Exercise: Return only what runs from the line containing "SONAR1 pin TRIG: D7 -> D0" through the last line of the entries below, exactly, omitting pictures.
Given data: Begin
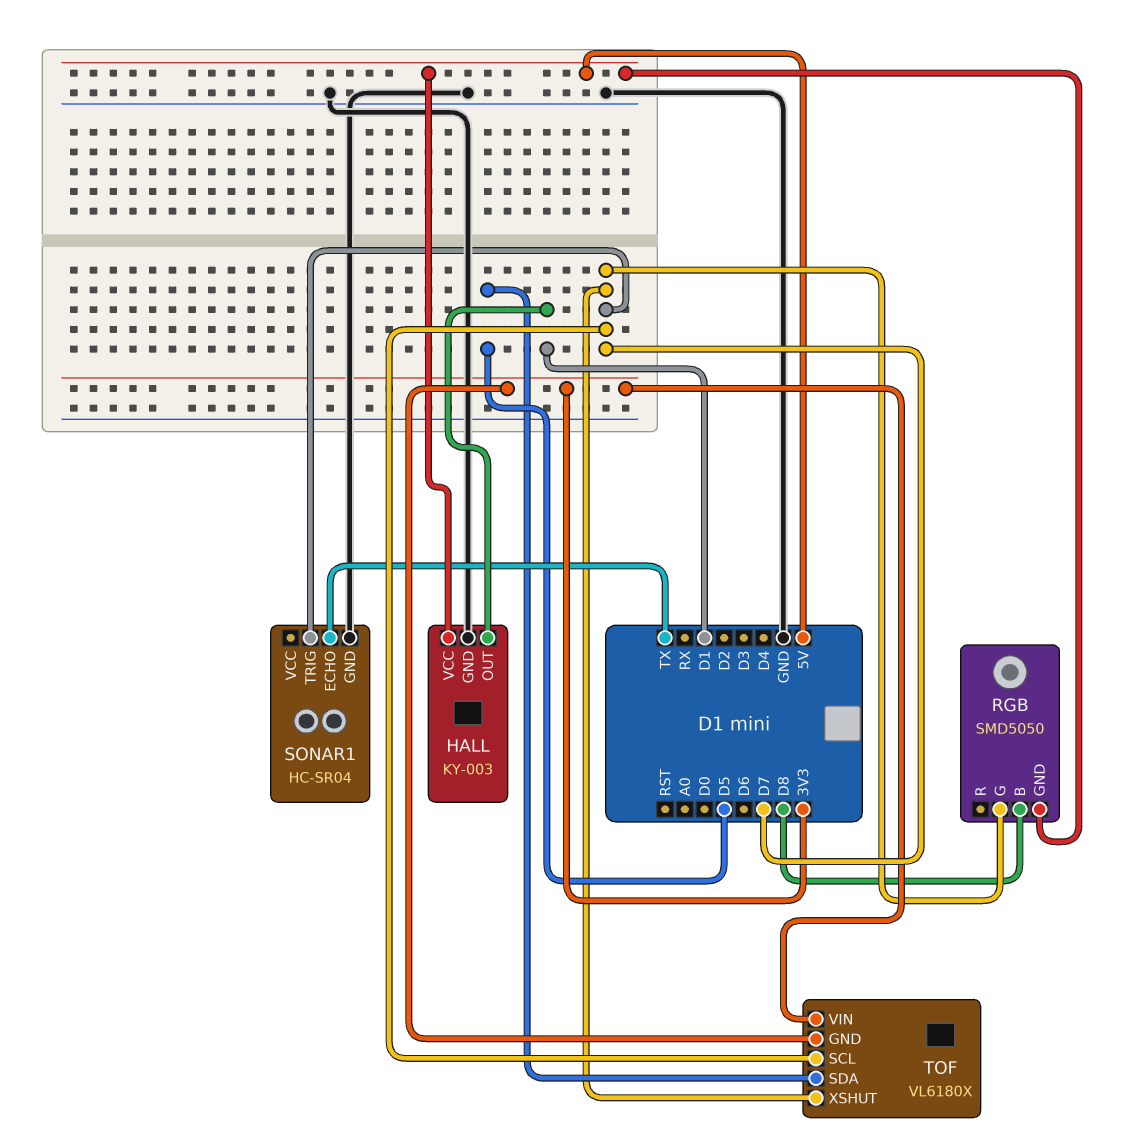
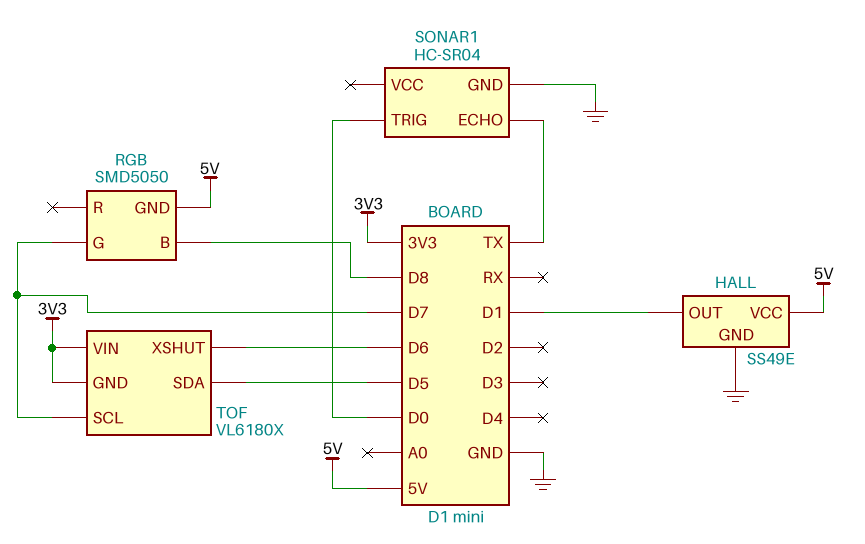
HALL: KY-003 -> SS49E
SONAR1 pin TRIG: D7 -> D0
TOF pin XSHUT: D7 -> D6

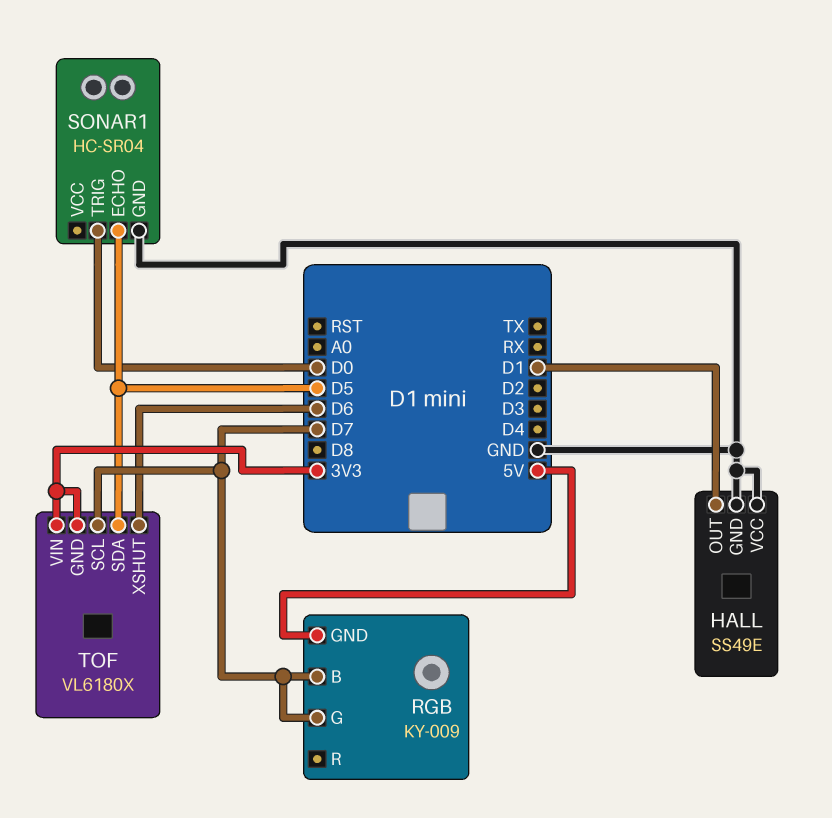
HALL pin VCC: 5V -> GND
RGB: SMD5050 -> KY-009
RGB pin B: D8 -> D7
SONAR1 pin ECHO: TX -> D5

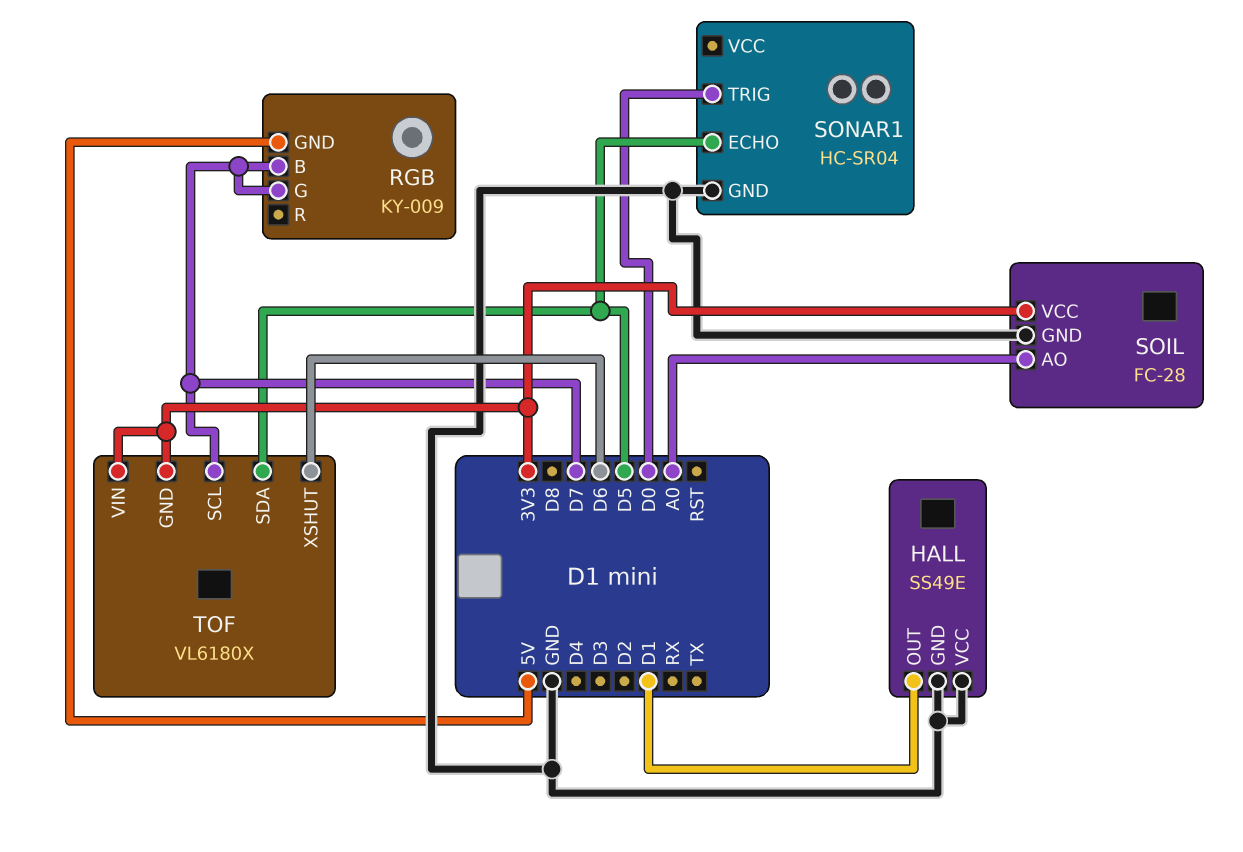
SOIL: none -> FC-28
SOIL pin AO: none -> A0
SOIL pin GND: none -> GND
SOIL pin VCC: none -> 3V3

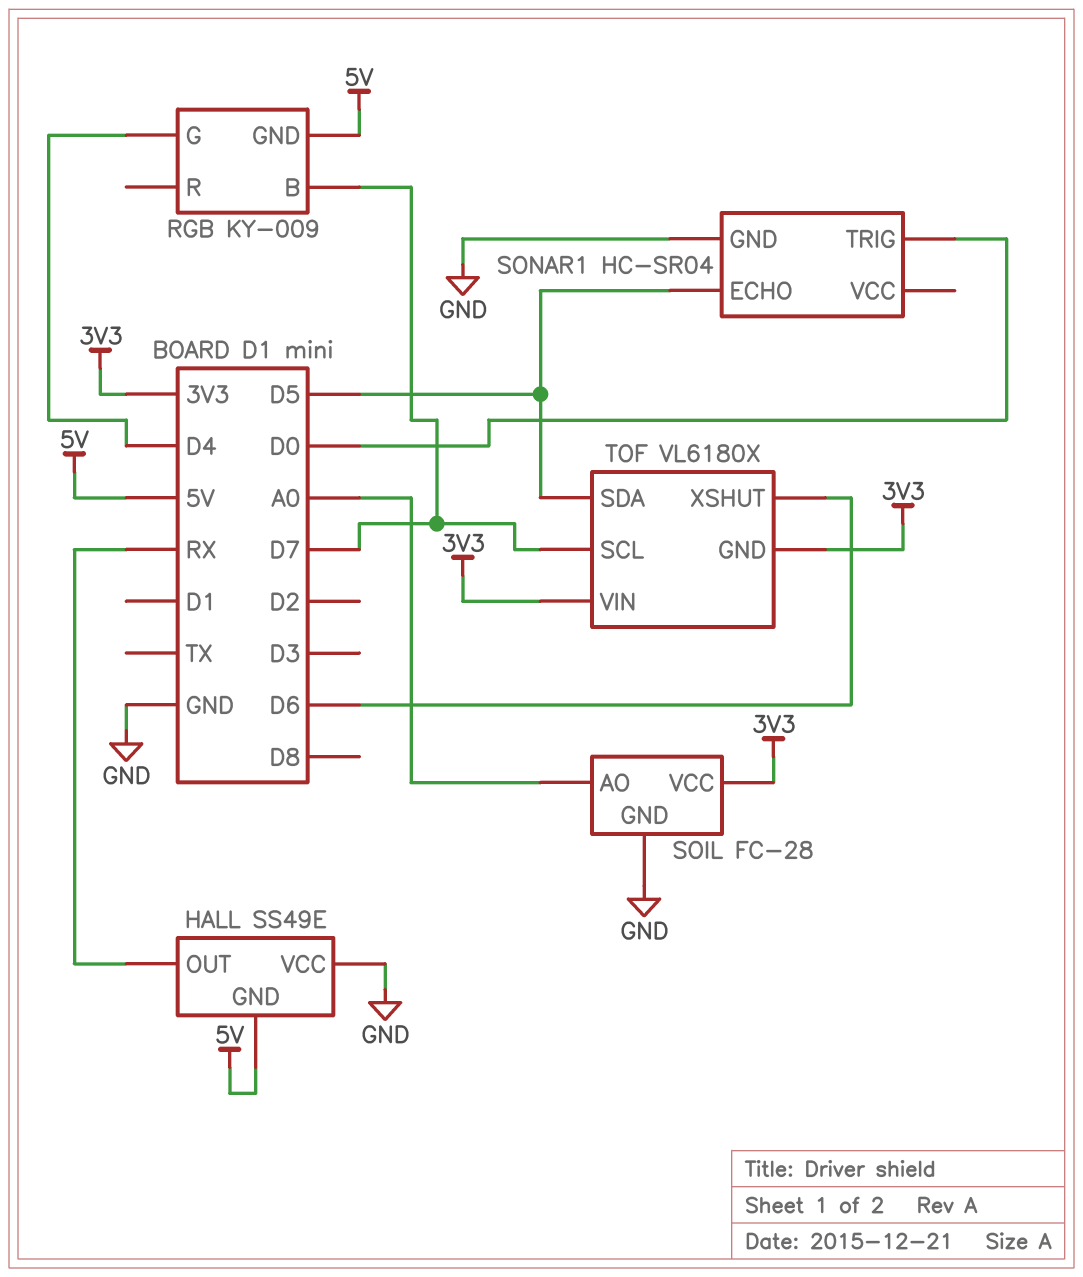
HALL pin GND: GND -> 5V
HALL pin OUT: D1 -> RX
RGB pin G: D7 -> D4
Given data: End
Reply to the task:
SONAR1 pin TRIG: D7 -> D0
TOF pin XSHUT: D7 -> D6

HALL pin VCC: 5V -> GND
RGB: SMD5050 -> KY-009
RGB pin B: D8 -> D7
SONAR1 pin ECHO: TX -> D5

SOIL: none -> FC-28
SOIL pin AO: none -> A0
SOIL pin GND: none -> GND
SOIL pin VCC: none -> 3V3

HALL pin GND: GND -> 5V
HALL pin OUT: D1 -> RX
RGB pin G: D7 -> D4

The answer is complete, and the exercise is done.